*** Input for this task ***
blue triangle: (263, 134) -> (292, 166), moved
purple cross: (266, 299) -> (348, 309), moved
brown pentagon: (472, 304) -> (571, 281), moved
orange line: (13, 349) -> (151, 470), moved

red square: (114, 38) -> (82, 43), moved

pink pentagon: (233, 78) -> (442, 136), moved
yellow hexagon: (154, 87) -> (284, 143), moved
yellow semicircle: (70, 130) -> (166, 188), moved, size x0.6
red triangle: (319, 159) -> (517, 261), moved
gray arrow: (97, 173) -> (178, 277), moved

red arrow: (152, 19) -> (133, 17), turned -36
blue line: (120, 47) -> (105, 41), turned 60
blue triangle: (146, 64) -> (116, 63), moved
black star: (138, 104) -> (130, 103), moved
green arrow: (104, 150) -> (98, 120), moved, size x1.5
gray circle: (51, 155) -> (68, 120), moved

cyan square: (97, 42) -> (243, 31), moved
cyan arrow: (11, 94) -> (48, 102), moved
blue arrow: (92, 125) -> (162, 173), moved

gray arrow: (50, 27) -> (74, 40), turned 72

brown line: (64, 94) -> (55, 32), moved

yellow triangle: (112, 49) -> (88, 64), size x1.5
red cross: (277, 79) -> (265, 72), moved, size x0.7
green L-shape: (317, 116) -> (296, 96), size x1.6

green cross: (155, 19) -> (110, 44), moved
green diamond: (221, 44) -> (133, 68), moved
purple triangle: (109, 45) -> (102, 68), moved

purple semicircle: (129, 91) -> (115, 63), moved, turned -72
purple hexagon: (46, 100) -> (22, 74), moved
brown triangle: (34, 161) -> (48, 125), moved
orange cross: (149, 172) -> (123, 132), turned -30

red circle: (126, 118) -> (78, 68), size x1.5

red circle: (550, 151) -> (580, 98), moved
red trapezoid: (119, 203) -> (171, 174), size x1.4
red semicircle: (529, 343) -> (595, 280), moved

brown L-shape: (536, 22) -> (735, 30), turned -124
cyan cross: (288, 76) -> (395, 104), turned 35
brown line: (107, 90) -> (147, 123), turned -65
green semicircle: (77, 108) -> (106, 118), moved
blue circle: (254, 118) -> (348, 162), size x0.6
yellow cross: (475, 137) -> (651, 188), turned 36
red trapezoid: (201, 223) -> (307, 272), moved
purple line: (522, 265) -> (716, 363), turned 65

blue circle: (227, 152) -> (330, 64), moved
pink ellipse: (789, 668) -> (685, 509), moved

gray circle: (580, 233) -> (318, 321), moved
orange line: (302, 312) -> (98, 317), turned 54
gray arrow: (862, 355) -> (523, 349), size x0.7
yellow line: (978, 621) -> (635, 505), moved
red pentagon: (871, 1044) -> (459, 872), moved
*** End of Input for this task ***
A complete, exact copy of the material is required.

blue triangle: (263, 134) -> (292, 166), moved
purple cross: (266, 299) -> (348, 309), moved
brown pentagon: (472, 304) -> (571, 281), moved
orange line: (13, 349) -> (151, 470), moved

red square: (114, 38) -> (82, 43), moved

pink pentagon: (233, 78) -> (442, 136), moved
yellow hexagon: (154, 87) -> (284, 143), moved
yellow semicircle: (70, 130) -> (166, 188), moved, size x0.6
red triangle: (319, 159) -> (517, 261), moved
gray arrow: (97, 173) -> (178, 277), moved

red arrow: (152, 19) -> (133, 17), turned -36
blue line: (120, 47) -> (105, 41), turned 60
blue triangle: (146, 64) -> (116, 63), moved
black star: (138, 104) -> (130, 103), moved
green arrow: (104, 150) -> (98, 120), moved, size x1.5
gray circle: (51, 155) -> (68, 120), moved

cyan square: (97, 42) -> (243, 31), moved
cyan arrow: (11, 94) -> (48, 102), moved
blue arrow: (92, 125) -> (162, 173), moved

gray arrow: (50, 27) -> (74, 40), turned 72

brown line: (64, 94) -> (55, 32), moved

yellow triangle: (112, 49) -> (88, 64), size x1.5
red cross: (277, 79) -> (265, 72), moved, size x0.7
green L-shape: (317, 116) -> (296, 96), size x1.6

green cross: (155, 19) -> (110, 44), moved
green diamond: (221, 44) -> (133, 68), moved
purple triangle: (109, 45) -> (102, 68), moved

purple semicircle: (129, 91) -> (115, 63), moved, turned -72
purple hexagon: (46, 100) -> (22, 74), moved
brown triangle: (34, 161) -> (48, 125), moved
orange cross: (149, 172) -> (123, 132), turned -30

red circle: (126, 118) -> (78, 68), size x1.5

red circle: (550, 151) -> (580, 98), moved
red trapezoid: (119, 203) -> (171, 174), size x1.4
red semicircle: (529, 343) -> (595, 280), moved

brown L-shape: (536, 22) -> (735, 30), turned -124
cyan cross: (288, 76) -> (395, 104), turned 35
brown line: (107, 90) -> (147, 123), turned -65
green semicircle: (77, 108) -> (106, 118), moved
blue circle: (254, 118) -> (348, 162), size x0.6
yellow cross: (475, 137) -> (651, 188), turned 36
red trapezoid: (201, 223) -> (307, 272), moved
purple line: (522, 265) -> (716, 363), turned 65

blue circle: (227, 152) -> (330, 64), moved
pink ellipse: (789, 668) -> (685, 509), moved

gray circle: (580, 233) -> (318, 321), moved
orange line: (302, 312) -> (98, 317), turned 54
gray arrow: (862, 355) -> (523, 349), size x0.7
yellow line: (978, 621) -> (635, 505), moved
red pentagon: (871, 1044) -> (459, 872), moved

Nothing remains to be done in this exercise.